What to produce: Which lines of the records below contain the word "brown"? Show each one.

Material for this task:

»»

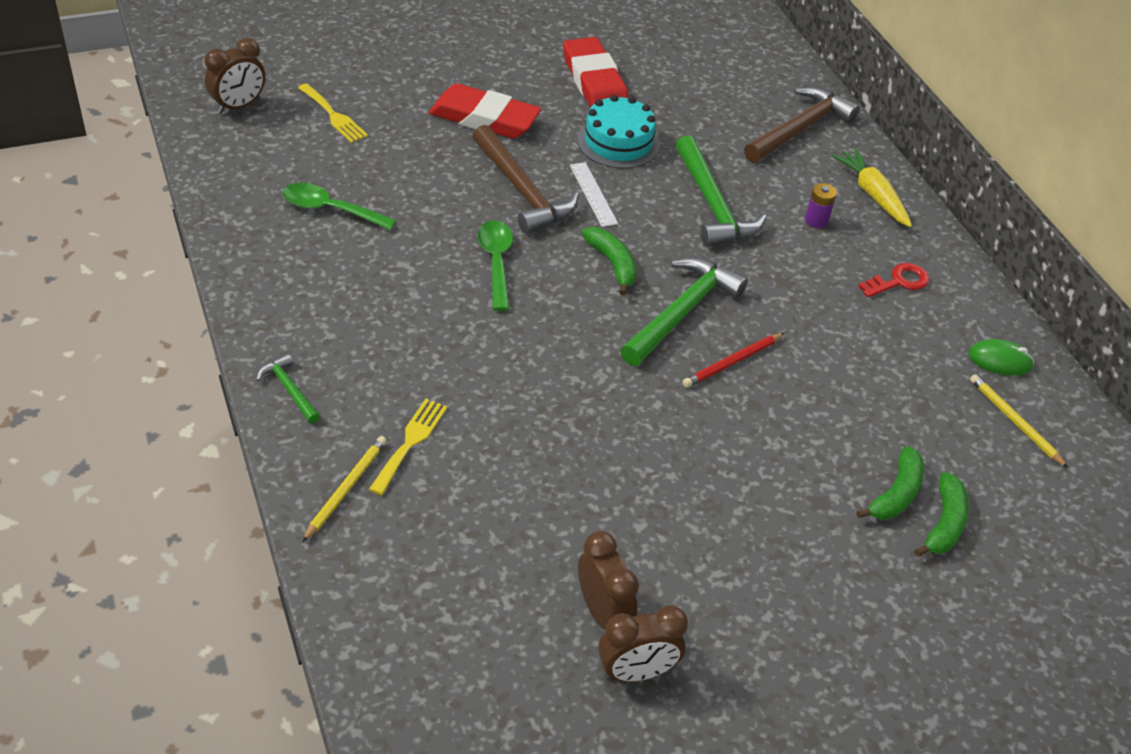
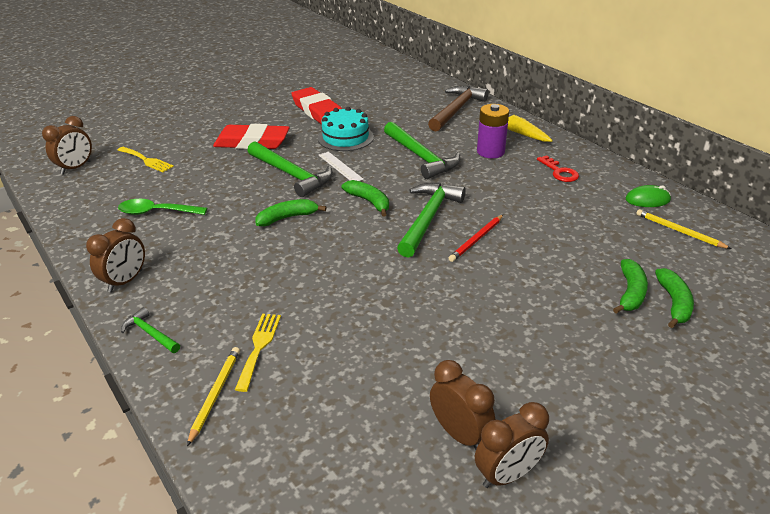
camera: 10 degrees left, 10 degrees down
(273, 307) = (125, 281): none -> brown clock
(496, 262) = (287, 218): green spoon -> green banana
(522, 191) = (291, 175): brown hammer -> green hammer
(816, 220) = (490, 152): purple battery -> purple battery, size x1.75
(899, 281) = (559, 172): red key -> red key turned 105 degrees clockwise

««

Written answer:
(273, 307) = (125, 281): none -> brown clock
(522, 191) = (291, 175): brown hammer -> green hammer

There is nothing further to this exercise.